▶ Work instructions
Show the lines of the material that contain the word "plus".
### Source records ###
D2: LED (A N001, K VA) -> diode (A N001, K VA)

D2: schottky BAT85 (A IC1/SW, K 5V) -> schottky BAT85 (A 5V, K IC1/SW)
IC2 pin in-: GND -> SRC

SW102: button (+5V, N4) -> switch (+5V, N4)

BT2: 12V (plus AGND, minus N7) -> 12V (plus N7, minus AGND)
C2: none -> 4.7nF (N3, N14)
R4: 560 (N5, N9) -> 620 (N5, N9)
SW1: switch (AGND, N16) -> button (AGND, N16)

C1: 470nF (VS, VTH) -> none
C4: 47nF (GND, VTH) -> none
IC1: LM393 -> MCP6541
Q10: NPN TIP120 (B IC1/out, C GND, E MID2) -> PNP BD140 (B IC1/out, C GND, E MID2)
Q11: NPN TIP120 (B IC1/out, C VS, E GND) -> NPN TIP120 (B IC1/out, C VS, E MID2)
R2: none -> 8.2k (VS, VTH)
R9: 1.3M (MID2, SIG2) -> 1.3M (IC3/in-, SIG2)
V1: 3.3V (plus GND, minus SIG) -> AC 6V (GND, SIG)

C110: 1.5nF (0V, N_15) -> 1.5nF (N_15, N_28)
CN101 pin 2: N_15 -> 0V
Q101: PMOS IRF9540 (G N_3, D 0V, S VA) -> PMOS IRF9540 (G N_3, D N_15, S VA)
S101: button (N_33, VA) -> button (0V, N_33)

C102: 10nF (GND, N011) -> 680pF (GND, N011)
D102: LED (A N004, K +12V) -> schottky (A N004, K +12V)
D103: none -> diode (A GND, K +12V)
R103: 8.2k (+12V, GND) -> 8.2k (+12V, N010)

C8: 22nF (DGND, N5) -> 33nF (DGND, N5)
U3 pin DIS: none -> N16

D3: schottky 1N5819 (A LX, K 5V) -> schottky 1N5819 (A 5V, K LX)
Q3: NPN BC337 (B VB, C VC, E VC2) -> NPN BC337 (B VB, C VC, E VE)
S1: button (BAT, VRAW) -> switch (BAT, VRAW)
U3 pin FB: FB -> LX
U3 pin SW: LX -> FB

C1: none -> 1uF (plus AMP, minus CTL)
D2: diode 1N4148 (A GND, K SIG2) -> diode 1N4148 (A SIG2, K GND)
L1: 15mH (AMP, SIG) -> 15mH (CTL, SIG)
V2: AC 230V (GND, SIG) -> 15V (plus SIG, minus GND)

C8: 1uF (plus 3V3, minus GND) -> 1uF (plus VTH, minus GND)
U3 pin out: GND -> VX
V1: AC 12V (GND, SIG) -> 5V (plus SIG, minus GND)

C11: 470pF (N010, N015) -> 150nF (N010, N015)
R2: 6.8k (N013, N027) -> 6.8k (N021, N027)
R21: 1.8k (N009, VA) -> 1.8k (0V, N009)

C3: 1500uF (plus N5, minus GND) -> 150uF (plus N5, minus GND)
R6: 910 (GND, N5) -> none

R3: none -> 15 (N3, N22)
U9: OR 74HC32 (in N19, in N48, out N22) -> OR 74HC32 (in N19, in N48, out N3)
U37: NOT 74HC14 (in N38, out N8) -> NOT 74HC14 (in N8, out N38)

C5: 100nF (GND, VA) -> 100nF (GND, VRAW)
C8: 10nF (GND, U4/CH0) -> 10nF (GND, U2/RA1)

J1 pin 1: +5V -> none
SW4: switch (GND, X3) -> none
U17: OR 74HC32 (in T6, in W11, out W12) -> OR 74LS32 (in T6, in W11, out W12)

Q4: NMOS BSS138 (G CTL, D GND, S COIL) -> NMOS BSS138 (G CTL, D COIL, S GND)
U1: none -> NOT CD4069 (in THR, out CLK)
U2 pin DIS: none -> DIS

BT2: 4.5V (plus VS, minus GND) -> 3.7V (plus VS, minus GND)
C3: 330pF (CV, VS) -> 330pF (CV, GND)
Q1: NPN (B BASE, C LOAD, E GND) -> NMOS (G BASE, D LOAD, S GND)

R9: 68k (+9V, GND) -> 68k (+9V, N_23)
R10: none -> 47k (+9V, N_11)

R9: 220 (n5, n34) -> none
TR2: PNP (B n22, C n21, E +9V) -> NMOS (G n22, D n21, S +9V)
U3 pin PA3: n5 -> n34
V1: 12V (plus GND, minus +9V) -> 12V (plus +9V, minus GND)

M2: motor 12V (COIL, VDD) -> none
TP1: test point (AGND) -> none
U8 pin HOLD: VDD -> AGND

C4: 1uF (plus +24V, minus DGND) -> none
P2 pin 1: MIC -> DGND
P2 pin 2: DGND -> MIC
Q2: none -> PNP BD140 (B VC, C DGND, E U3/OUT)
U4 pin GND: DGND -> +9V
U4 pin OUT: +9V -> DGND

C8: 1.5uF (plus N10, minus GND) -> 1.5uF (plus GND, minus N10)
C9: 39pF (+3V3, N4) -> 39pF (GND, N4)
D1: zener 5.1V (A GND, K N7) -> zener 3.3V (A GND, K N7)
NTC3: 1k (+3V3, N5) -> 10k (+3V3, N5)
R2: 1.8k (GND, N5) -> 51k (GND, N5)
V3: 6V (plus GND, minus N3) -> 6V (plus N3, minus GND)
###
▶ Output for this task
BT2: 12V (plus AGND, minus N7) -> 12V (plus N7, minus AGND)
V1: 3.3V (plus GND, minus SIG) -> AC 6V (GND, SIG)
C1: none -> 1uF (plus AMP, minus CTL)
V2: AC 230V (GND, SIG) -> 15V (plus SIG, minus GND)
C8: 1uF (plus 3V3, minus GND) -> 1uF (plus VTH, minus GND)
V1: AC 12V (GND, SIG) -> 5V (plus SIG, minus GND)
C3: 1500uF (plus N5, minus GND) -> 150uF (plus N5, minus GND)
BT2: 4.5V (plus VS, minus GND) -> 3.7V (plus VS, minus GND)
V1: 12V (plus GND, minus +9V) -> 12V (plus +9V, minus GND)
C4: 1uF (plus +24V, minus DGND) -> none
C8: 1.5uF (plus N10, minus GND) -> 1.5uF (plus GND, minus N10)
V3: 6V (plus GND, minus N3) -> 6V (plus N3, minus GND)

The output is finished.